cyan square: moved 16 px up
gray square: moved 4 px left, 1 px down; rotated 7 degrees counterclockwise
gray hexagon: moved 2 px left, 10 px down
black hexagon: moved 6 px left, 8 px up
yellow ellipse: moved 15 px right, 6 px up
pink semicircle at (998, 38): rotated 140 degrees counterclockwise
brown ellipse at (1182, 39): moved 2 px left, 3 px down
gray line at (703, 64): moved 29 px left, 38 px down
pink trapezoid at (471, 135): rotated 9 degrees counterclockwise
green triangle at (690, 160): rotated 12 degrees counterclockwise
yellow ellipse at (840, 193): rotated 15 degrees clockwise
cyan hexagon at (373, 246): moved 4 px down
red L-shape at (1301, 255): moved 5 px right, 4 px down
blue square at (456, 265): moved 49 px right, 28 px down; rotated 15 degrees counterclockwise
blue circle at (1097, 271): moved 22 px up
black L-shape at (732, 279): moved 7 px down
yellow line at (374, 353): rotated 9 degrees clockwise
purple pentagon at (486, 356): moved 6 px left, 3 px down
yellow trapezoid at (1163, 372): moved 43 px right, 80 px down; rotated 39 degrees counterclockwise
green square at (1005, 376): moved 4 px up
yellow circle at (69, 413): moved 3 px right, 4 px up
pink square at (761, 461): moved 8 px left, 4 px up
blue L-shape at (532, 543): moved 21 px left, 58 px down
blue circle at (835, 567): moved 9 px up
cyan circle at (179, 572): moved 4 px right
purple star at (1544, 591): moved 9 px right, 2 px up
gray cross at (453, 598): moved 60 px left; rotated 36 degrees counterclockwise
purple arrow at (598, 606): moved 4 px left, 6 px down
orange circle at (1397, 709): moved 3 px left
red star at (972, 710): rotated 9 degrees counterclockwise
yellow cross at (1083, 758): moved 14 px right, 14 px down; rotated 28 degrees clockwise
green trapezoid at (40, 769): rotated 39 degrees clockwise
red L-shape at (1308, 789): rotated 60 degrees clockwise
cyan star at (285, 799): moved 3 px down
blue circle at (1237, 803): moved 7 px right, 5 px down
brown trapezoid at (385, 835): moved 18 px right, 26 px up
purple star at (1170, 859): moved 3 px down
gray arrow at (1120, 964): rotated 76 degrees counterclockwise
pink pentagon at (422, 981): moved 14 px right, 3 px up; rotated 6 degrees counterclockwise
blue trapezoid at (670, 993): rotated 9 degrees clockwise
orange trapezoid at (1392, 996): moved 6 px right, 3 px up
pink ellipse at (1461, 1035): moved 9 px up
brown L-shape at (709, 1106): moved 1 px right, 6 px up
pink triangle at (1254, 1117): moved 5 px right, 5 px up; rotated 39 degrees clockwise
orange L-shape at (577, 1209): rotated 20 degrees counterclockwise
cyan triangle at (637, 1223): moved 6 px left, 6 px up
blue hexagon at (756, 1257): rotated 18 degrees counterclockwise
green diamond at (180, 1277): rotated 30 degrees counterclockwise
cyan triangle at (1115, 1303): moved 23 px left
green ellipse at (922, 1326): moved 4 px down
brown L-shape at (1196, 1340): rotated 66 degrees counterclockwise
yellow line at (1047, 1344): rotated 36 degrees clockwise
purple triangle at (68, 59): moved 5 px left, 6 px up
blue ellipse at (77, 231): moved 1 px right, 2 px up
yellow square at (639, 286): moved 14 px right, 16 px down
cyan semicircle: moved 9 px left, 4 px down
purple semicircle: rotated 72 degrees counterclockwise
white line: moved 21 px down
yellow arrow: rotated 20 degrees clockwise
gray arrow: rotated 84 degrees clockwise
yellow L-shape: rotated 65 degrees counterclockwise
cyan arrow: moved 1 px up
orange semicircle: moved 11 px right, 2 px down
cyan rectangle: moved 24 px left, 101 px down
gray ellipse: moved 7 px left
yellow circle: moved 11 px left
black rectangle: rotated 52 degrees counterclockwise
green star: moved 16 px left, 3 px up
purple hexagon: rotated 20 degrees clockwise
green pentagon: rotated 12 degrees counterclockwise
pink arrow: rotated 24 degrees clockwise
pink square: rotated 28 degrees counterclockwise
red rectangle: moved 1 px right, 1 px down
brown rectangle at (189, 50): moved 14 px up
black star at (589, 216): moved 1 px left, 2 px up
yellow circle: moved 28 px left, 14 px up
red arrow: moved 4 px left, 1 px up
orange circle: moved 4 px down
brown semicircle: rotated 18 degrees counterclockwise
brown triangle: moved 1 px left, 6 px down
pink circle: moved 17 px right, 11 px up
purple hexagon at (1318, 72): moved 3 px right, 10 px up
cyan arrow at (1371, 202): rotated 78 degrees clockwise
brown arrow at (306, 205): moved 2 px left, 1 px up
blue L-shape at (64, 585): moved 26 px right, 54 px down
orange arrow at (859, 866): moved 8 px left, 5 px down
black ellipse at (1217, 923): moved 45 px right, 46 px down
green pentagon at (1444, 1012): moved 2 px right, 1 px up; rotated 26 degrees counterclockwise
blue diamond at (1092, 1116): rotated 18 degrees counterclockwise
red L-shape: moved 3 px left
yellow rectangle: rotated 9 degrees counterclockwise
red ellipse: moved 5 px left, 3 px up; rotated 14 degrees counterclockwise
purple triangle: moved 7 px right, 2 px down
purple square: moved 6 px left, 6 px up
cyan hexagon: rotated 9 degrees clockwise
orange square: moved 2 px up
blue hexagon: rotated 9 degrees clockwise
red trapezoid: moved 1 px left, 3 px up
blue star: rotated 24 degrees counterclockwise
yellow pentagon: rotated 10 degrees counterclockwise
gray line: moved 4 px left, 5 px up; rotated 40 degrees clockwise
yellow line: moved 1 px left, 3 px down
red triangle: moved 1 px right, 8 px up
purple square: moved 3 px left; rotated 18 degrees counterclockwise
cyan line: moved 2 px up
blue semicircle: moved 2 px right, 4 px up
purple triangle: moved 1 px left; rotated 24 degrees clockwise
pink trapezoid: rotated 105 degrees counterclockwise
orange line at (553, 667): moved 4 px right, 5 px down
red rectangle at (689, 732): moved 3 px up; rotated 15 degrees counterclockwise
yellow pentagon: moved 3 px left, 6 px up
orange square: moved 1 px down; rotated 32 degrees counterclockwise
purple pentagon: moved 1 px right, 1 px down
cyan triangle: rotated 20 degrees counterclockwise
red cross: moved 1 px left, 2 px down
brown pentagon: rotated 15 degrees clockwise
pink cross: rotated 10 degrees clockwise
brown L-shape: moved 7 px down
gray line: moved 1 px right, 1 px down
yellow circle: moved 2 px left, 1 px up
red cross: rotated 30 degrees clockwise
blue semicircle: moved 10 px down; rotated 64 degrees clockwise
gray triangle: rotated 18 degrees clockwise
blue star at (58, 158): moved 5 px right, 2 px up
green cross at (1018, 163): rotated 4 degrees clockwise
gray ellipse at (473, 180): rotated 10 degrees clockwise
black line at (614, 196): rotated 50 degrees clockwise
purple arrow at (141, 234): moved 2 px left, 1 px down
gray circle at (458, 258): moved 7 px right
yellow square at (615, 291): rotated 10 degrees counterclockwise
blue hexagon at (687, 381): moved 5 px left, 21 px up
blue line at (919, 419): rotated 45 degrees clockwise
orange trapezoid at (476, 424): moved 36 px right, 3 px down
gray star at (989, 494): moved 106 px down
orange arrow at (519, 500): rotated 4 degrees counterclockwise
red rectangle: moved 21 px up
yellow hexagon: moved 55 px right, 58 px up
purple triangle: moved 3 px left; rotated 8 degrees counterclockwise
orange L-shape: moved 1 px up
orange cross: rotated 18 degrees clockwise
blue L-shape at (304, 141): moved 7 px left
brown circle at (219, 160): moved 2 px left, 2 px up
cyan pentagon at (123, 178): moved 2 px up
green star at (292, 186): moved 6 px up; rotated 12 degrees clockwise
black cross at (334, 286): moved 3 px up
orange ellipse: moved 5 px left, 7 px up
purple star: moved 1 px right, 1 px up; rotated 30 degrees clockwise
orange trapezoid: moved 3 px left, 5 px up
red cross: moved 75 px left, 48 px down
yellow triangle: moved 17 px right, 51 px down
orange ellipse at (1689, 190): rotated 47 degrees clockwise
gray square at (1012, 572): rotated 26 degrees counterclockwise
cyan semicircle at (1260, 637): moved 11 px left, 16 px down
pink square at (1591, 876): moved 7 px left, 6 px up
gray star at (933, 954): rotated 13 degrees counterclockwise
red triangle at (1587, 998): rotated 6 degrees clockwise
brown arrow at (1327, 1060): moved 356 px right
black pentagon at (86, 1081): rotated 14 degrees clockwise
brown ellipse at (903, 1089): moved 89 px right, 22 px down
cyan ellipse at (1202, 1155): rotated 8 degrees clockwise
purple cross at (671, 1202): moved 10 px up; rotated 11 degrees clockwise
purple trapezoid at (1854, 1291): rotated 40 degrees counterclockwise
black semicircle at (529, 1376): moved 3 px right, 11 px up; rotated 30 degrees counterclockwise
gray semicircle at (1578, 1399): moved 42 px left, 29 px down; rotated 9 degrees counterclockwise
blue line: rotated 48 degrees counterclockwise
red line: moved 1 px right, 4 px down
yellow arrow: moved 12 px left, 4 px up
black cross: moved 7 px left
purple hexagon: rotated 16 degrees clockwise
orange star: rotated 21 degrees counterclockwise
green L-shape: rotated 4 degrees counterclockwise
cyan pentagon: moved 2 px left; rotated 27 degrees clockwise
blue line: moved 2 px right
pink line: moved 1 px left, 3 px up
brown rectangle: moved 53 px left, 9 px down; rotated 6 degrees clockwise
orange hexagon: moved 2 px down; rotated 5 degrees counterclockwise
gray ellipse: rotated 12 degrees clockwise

┄┄┄┄┄┄┄┄┄┄

◆ Request
Copy the entries word for word, starting at the very first line and stopping after the line that contains "brown trapezoid at".

◆ Reply
cyan square: moved 16 px up
gray square: moved 4 px left, 1 px down; rotated 7 degrees counterclockwise
gray hexagon: moved 2 px left, 10 px down
black hexagon: moved 6 px left, 8 px up
yellow ellipse: moved 15 px right, 6 px up
pink semicircle at (998, 38): rotated 140 degrees counterclockwise
brown ellipse at (1182, 39): moved 2 px left, 3 px down
gray line at (703, 64): moved 29 px left, 38 px down
pink trapezoid at (471, 135): rotated 9 degrees counterclockwise
green triangle at (690, 160): rotated 12 degrees counterclockwise
yellow ellipse at (840, 193): rotated 15 degrees clockwise
cyan hexagon at (373, 246): moved 4 px down
red L-shape at (1301, 255): moved 5 px right, 4 px down
blue square at (456, 265): moved 49 px right, 28 px down; rotated 15 degrees counterclockwise
blue circle at (1097, 271): moved 22 px up
black L-shape at (732, 279): moved 7 px down
yellow line at (374, 353): rotated 9 degrees clockwise
purple pentagon at (486, 356): moved 6 px left, 3 px down
yellow trapezoid at (1163, 372): moved 43 px right, 80 px down; rotated 39 degrees counterclockwise
green square at (1005, 376): moved 4 px up
yellow circle at (69, 413): moved 3 px right, 4 px up
pink square at (761, 461): moved 8 px left, 4 px up
blue L-shape at (532, 543): moved 21 px left, 58 px down
blue circle at (835, 567): moved 9 px up
cyan circle at (179, 572): moved 4 px right
purple star at (1544, 591): moved 9 px right, 2 px up
gray cross at (453, 598): moved 60 px left; rotated 36 degrees counterclockwise
purple arrow at (598, 606): moved 4 px left, 6 px down
orange circle at (1397, 709): moved 3 px left
red star at (972, 710): rotated 9 degrees counterclockwise
yellow cross at (1083, 758): moved 14 px right, 14 px down; rotated 28 degrees clockwise
green trapezoid at (40, 769): rotated 39 degrees clockwise
red L-shape at (1308, 789): rotated 60 degrees clockwise
cyan star at (285, 799): moved 3 px down
blue circle at (1237, 803): moved 7 px right, 5 px down
brown trapezoid at (385, 835): moved 18 px right, 26 px up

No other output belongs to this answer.